Modification records:
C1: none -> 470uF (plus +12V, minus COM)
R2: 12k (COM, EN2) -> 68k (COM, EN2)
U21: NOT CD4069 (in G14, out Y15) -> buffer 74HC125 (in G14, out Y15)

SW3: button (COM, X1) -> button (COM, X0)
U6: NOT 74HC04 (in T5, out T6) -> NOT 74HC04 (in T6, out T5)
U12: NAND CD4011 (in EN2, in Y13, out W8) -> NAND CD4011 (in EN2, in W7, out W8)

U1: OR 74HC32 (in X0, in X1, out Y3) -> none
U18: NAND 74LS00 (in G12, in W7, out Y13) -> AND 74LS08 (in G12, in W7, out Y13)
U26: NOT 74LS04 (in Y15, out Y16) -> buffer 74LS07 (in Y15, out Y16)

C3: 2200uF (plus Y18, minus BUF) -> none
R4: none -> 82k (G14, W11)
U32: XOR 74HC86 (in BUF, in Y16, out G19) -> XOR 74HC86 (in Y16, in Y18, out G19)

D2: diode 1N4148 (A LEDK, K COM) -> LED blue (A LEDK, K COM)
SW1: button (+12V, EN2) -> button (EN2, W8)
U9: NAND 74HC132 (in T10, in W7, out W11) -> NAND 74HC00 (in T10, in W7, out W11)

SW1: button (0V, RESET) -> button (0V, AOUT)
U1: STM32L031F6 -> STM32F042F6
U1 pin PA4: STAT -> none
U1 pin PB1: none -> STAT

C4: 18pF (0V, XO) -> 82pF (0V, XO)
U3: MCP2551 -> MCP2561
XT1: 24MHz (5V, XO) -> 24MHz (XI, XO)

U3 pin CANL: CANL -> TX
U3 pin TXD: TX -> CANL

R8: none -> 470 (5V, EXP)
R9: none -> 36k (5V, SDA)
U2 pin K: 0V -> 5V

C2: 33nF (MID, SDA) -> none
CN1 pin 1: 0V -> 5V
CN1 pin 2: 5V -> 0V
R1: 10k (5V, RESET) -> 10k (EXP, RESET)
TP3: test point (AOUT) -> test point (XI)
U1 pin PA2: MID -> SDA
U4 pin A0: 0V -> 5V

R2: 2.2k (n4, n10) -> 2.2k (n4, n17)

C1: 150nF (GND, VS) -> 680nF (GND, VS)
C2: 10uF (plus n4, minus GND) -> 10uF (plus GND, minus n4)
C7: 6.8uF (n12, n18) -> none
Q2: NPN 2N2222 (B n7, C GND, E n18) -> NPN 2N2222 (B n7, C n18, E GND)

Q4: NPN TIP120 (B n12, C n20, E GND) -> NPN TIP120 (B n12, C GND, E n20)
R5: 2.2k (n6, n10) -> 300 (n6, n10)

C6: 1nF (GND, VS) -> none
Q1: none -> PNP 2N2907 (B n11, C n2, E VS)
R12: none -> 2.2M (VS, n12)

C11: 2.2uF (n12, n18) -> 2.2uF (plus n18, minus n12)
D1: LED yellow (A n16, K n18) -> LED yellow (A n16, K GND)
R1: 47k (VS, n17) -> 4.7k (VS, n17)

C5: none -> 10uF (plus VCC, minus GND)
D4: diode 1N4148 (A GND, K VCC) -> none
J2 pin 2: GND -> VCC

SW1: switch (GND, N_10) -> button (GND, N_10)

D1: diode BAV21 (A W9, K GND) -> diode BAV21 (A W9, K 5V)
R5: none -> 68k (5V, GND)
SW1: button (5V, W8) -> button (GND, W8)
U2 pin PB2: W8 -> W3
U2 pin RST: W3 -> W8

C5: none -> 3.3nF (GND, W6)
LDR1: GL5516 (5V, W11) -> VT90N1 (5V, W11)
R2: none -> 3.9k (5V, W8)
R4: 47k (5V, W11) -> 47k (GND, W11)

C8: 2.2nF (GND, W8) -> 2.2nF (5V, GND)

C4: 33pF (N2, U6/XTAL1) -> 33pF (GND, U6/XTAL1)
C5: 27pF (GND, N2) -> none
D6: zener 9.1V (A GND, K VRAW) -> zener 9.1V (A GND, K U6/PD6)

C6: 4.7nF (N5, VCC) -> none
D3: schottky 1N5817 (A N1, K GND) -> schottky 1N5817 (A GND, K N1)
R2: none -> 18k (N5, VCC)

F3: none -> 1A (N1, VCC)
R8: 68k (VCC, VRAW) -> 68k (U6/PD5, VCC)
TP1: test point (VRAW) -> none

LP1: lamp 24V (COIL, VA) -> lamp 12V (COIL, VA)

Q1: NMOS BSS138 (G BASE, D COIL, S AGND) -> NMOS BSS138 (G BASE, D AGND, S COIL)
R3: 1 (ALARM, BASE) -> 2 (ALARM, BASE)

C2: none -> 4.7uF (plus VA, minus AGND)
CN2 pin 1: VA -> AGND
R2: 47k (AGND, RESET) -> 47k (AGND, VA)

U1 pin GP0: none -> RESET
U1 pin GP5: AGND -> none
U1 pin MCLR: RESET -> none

• **AIM OF THE TASK**
The response must hold only the lines above from the line with "C7: 6.8uF (n12, n18) -> none" through the line with "R12: none -> 2.2M (VS, n12)", each copied exactly, both ends kept.

• **ANSWER BOX**
C7: 6.8uF (n12, n18) -> none
Q2: NPN 2N2222 (B n7, C GND, E n18) -> NPN 2N2222 (B n7, C n18, E GND)

Q4: NPN TIP120 (B n12, C n20, E GND) -> NPN TIP120 (B n12, C GND, E n20)
R5: 2.2k (n6, n10) -> 300 (n6, n10)

C6: 1nF (GND, VS) -> none
Q1: none -> PNP 2N2907 (B n11, C n2, E VS)
R12: none -> 2.2M (VS, n12)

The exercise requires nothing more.